Object matching data
+---+
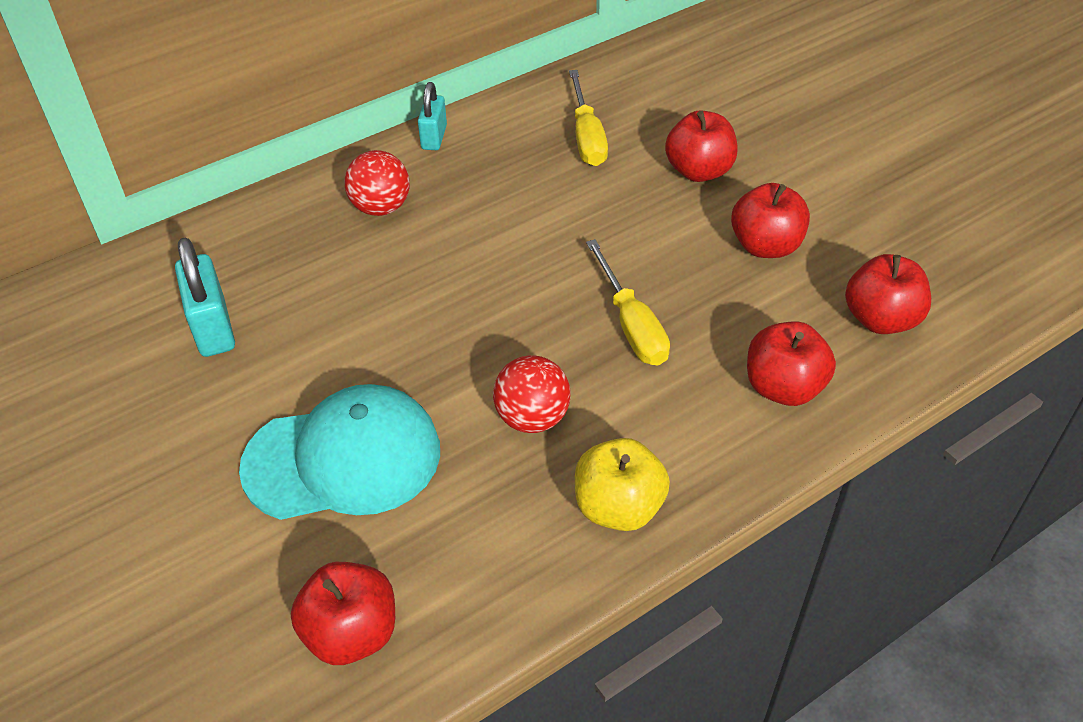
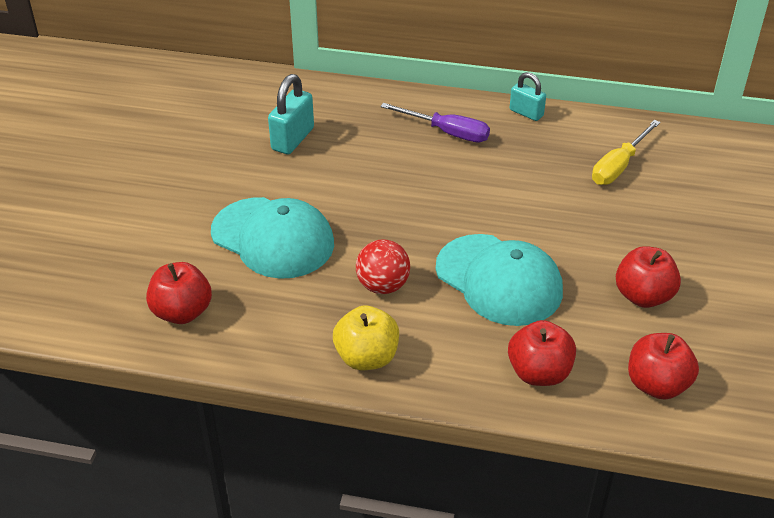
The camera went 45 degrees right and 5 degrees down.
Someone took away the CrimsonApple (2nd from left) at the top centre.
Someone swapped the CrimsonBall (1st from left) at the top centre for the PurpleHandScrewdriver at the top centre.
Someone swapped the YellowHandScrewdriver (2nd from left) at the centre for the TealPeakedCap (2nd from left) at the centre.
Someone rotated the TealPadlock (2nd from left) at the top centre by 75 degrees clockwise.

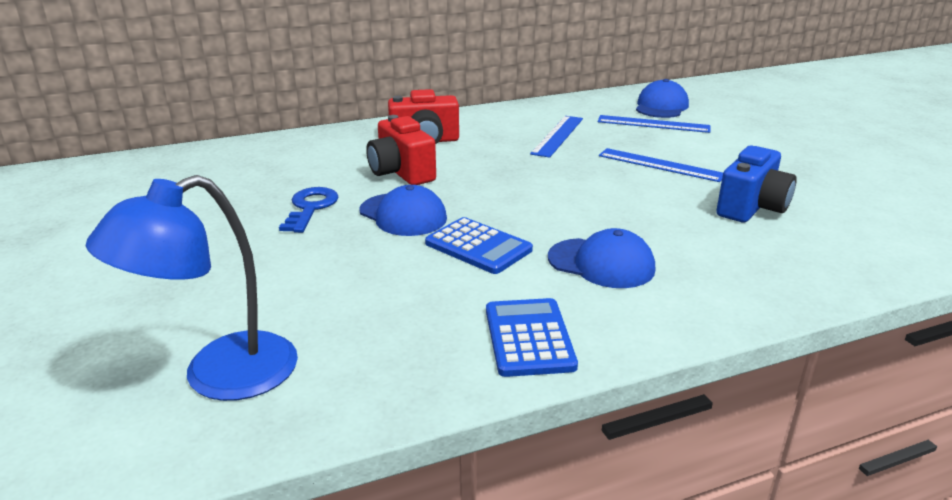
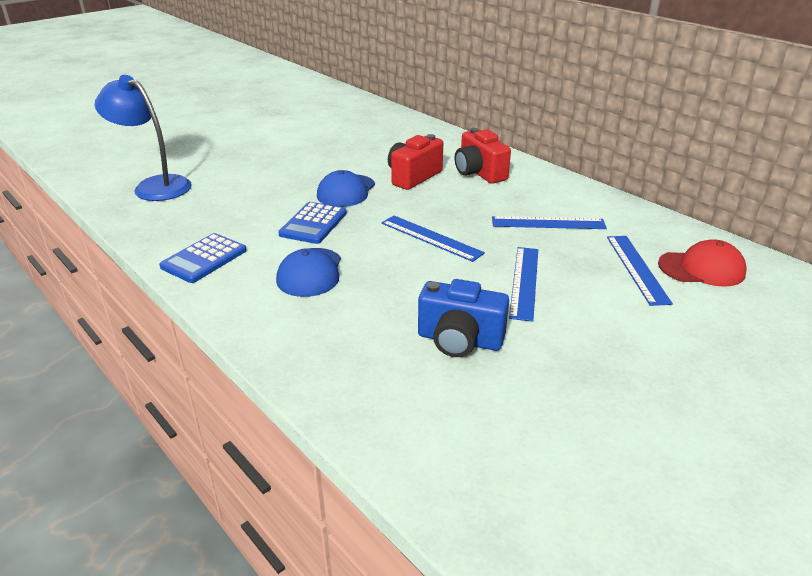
The camera went 70 degrees right and 5 degrees up.
Someone took away the BlueLatchkey at the middle left.
Someone put down the BlueStraightedge (1st from left) at the centre.
Someone repainted the BluePeakedCap (3rd from left) at the top right, which became the CrimsonPeakedCap at the middle right.
Someone rotated the BluePocketCalculator (2nd from left in the first image) at the bottom centre by 150 degrees clockwise.

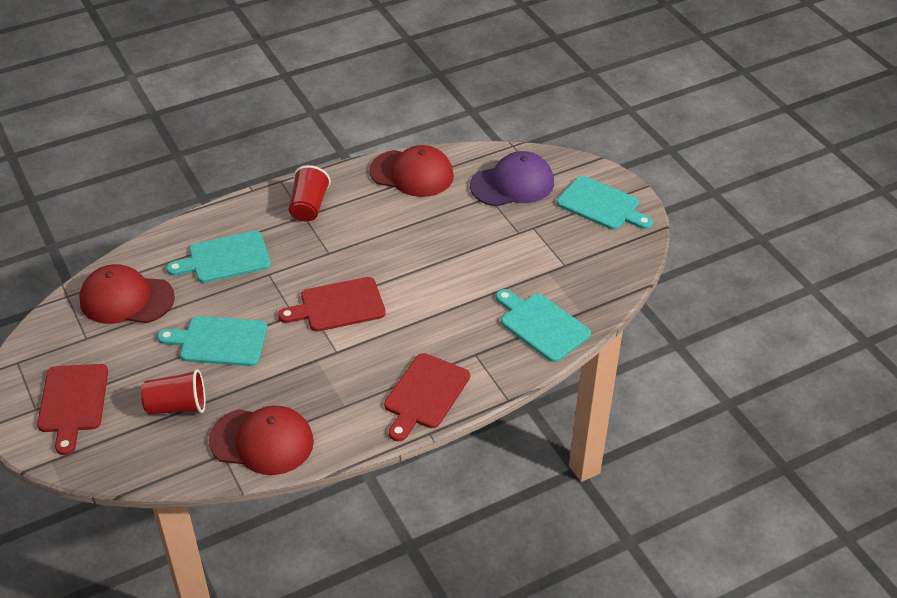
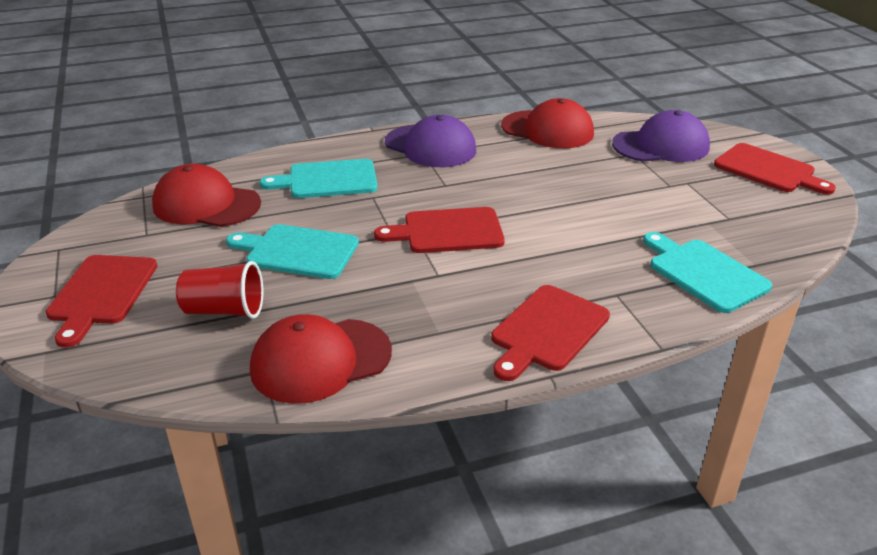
The camera went 10 degrees right and 10 degrees down.
Someone swapped the CrimsonBeaker (2nd from left) at the top centre for the PurplePeakedCap (1st from left) at the top centre.
Someone repainted the TealChoppingBoard (4th from left) at the middle right, which became the CrimsonChoppingBoard (4th from left) at the top right.
Someone rotated the CrimsonPeakedCap (2nd from left) at the bottom left by 135 degrees clockwise.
+---+
Transcribe exactly the lines running from the line with "Someone took away the CrimsonApple" to the last line of the entries. Pictures stay out of the copy.

Answer to this problem
Someone took away the CrimsonApple (2nd from left) at the top centre.
Someone swapped the CrimsonBall (1st from left) at the top centre for the PurpleHandScrewdriver at the top centre.
Someone swapped the YellowHandScrewdriver (2nd from left) at the centre for the TealPeakedCap (2nd from left) at the centre.
Someone rotated the TealPadlock (2nd from left) at the top centre by 75 degrees clockwise.

The camera went 70 degrees right and 5 degrees up.
Someone took away the BlueLatchkey at the middle left.
Someone put down the BlueStraightedge (1st from left) at the centre.
Someone repainted the BluePeakedCap (3rd from left) at the top right, which became the CrimsonPeakedCap at the middle right.
Someone rotated the BluePocketCalculator (2nd from left in the first image) at the bottom centre by 150 degrees clockwise.

The camera went 10 degrees right and 10 degrees down.
Someone swapped the CrimsonBeaker (2nd from left) at the top centre for the PurplePeakedCap (1st from left) at the top centre.
Someone repainted the TealChoppingBoard (4th from left) at the middle right, which became the CrimsonChoppingBoard (4th from left) at the top right.
Someone rotated the CrimsonPeakedCap (2nd from left) at the bottom left by 135 degrees clockwise.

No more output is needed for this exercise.